DATA FOR THIS EXERCISE:
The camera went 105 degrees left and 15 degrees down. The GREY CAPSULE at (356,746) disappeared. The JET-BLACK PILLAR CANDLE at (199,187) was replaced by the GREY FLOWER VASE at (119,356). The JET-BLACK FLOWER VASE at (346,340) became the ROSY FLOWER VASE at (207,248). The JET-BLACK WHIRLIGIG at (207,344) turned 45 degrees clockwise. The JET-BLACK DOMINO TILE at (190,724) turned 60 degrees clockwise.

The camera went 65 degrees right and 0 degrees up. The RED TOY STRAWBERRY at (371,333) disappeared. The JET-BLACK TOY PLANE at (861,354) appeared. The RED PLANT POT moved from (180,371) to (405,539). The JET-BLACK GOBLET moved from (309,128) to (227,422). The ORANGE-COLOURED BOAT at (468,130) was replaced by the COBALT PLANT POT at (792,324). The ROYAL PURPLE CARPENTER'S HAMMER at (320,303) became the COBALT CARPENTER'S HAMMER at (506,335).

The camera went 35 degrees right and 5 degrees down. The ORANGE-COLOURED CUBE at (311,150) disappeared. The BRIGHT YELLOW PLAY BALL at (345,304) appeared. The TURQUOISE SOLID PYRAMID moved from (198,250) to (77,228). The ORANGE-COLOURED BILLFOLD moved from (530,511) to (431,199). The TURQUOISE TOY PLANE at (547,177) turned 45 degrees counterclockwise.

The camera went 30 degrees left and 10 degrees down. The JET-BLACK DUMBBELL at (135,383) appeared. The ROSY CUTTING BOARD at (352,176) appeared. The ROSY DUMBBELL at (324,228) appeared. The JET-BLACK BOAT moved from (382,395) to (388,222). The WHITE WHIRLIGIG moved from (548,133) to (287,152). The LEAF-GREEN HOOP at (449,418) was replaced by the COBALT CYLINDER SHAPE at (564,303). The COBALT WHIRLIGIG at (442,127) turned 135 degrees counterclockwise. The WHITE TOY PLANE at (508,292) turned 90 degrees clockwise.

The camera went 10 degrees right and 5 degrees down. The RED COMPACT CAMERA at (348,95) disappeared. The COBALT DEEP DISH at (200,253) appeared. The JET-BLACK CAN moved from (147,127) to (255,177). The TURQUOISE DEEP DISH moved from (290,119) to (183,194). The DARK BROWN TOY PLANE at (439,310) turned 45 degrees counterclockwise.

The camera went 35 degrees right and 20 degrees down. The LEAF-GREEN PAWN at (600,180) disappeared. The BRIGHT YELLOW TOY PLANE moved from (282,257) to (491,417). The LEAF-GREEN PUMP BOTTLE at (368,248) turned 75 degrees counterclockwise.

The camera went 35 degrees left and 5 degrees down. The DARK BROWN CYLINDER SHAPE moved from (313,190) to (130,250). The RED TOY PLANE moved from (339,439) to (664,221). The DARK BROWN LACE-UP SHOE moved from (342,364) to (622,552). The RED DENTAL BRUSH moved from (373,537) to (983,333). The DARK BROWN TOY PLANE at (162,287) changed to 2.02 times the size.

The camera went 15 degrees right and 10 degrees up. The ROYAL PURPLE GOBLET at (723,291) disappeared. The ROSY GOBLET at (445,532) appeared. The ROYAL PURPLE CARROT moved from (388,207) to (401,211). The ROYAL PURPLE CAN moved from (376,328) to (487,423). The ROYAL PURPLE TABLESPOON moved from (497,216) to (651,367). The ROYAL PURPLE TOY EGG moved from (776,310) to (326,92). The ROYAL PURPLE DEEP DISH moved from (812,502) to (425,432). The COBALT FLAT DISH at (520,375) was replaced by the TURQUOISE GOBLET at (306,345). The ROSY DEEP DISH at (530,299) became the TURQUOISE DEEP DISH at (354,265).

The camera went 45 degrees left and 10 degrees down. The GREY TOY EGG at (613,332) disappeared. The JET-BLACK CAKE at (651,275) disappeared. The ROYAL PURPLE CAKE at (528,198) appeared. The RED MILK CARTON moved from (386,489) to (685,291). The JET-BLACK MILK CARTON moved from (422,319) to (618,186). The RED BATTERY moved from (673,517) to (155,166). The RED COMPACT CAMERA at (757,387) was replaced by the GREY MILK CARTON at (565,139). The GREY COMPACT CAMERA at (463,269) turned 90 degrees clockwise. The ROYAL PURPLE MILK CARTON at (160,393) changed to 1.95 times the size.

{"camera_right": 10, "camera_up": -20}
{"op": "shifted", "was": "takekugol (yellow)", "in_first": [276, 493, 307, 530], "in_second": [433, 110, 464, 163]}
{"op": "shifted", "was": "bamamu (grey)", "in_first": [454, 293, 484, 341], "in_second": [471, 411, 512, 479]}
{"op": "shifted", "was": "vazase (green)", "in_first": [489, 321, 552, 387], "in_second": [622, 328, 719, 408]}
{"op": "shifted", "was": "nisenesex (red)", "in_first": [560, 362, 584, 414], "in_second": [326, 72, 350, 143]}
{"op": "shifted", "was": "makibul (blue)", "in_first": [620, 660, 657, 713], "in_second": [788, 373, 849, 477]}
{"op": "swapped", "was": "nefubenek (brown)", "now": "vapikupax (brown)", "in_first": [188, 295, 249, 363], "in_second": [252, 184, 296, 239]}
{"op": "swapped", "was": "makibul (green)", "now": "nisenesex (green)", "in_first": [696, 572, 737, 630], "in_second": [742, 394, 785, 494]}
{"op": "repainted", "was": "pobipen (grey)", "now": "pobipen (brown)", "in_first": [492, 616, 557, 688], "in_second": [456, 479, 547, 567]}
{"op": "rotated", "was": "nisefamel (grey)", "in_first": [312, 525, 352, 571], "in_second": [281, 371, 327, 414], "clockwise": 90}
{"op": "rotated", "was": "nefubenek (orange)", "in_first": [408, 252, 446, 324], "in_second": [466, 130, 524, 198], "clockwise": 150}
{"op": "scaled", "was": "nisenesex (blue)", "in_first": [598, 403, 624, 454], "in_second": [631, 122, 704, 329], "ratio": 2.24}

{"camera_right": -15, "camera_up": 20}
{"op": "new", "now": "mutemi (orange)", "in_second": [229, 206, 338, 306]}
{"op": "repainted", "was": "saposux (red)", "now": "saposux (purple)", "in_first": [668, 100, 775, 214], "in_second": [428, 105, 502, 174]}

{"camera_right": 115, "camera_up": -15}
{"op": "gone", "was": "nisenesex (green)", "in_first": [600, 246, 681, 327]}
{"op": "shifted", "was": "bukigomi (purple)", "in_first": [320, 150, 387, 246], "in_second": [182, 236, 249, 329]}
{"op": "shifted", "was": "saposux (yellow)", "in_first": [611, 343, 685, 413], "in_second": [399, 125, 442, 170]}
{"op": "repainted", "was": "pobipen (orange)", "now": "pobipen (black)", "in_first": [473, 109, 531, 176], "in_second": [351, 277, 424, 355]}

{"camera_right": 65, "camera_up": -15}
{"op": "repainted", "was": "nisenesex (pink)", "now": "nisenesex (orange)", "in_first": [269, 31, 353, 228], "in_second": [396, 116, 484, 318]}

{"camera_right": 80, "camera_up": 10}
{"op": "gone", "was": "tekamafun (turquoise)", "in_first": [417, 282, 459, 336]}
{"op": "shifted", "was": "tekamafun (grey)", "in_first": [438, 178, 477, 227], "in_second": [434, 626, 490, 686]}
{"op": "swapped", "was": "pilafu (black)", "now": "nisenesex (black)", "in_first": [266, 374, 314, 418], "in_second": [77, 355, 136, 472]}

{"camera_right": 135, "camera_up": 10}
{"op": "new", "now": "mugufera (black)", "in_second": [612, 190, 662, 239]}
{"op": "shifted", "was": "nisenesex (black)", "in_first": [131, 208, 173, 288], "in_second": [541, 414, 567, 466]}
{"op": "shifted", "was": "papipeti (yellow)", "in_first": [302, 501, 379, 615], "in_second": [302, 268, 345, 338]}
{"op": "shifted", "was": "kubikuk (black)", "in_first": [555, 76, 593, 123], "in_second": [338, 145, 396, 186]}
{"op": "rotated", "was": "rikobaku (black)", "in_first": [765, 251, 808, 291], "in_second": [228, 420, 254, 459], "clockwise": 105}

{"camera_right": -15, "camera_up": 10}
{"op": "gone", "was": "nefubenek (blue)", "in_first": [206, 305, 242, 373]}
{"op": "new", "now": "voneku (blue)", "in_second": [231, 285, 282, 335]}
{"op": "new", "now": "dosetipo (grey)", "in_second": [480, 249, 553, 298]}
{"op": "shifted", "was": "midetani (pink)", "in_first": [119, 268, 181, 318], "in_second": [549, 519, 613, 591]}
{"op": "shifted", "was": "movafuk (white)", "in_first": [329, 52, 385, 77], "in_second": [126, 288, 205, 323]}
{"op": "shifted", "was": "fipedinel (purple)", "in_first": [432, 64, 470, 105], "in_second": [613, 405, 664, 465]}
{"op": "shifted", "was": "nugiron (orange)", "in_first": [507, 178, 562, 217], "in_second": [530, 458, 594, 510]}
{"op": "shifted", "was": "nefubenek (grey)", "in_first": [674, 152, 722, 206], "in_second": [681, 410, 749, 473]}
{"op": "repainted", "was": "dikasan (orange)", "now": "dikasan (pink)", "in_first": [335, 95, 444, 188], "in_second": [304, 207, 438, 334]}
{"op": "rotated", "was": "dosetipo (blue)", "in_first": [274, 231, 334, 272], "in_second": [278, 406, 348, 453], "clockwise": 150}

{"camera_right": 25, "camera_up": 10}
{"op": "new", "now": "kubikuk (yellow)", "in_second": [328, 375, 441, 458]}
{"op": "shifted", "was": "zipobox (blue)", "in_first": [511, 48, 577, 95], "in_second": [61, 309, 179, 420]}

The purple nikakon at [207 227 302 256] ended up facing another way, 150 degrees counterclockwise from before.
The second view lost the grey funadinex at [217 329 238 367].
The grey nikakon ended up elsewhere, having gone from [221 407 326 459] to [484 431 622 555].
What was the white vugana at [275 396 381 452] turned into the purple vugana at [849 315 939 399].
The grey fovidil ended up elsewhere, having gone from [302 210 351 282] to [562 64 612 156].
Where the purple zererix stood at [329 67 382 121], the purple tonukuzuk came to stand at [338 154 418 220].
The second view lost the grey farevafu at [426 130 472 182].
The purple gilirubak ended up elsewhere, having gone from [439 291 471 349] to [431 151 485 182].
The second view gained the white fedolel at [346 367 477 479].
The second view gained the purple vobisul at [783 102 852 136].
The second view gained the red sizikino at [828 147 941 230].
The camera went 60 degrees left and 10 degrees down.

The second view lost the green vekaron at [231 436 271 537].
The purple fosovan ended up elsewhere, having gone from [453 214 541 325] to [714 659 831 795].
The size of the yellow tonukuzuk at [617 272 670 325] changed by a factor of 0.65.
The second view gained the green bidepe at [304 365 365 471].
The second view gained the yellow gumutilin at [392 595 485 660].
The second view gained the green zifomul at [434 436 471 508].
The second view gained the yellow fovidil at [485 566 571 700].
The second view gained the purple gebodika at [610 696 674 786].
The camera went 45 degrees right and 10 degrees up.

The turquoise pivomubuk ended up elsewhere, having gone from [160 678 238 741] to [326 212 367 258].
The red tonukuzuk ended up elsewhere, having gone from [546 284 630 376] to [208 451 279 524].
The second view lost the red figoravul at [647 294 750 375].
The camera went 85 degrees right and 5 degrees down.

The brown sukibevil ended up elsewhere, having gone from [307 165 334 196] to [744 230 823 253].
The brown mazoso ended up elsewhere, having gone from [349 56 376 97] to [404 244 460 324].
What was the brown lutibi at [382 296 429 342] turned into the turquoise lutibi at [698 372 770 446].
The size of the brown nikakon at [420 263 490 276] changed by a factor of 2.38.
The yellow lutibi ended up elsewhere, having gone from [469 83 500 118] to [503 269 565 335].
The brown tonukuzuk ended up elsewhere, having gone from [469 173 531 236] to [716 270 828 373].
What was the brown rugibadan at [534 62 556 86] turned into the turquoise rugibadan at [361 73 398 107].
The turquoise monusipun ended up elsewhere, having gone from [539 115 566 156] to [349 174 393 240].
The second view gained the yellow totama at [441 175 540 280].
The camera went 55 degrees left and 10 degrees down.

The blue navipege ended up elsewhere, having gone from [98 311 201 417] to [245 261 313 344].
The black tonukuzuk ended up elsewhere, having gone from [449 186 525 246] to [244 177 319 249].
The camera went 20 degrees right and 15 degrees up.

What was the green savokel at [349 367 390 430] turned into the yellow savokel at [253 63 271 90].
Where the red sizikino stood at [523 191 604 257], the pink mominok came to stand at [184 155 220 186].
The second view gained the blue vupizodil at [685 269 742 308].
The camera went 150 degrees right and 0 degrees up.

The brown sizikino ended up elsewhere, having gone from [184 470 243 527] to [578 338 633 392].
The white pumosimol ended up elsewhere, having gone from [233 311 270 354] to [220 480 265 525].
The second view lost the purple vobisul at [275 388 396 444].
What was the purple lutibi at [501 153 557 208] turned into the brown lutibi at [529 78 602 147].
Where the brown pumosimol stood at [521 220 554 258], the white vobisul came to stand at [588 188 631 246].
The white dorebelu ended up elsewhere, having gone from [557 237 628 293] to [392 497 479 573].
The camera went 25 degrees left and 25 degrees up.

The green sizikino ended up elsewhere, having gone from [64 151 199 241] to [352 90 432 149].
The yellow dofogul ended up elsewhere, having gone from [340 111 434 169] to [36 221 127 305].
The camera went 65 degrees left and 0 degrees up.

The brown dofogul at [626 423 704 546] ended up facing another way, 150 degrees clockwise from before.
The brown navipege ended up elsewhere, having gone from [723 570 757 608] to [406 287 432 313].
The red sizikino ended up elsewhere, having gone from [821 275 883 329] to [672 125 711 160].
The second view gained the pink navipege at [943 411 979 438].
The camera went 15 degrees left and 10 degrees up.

WHAT NEEDS TO BE DONE:
When the line with "The purple nikakon" is reached in the data above, start copying there, and copy each line exactly until the line with "What was the white" has been copied; copy nothing else.

SOLUTION:
The purple nikakon at [207 227 302 256] ended up facing another way, 150 degrees counterclockwise from before.
The second view lost the grey funadinex at [217 329 238 367].
The grey nikakon ended up elsewhere, having gone from [221 407 326 459] to [484 431 622 555].
What was the white vugana at [275 396 381 452] turned into the purple vugana at [849 315 939 399].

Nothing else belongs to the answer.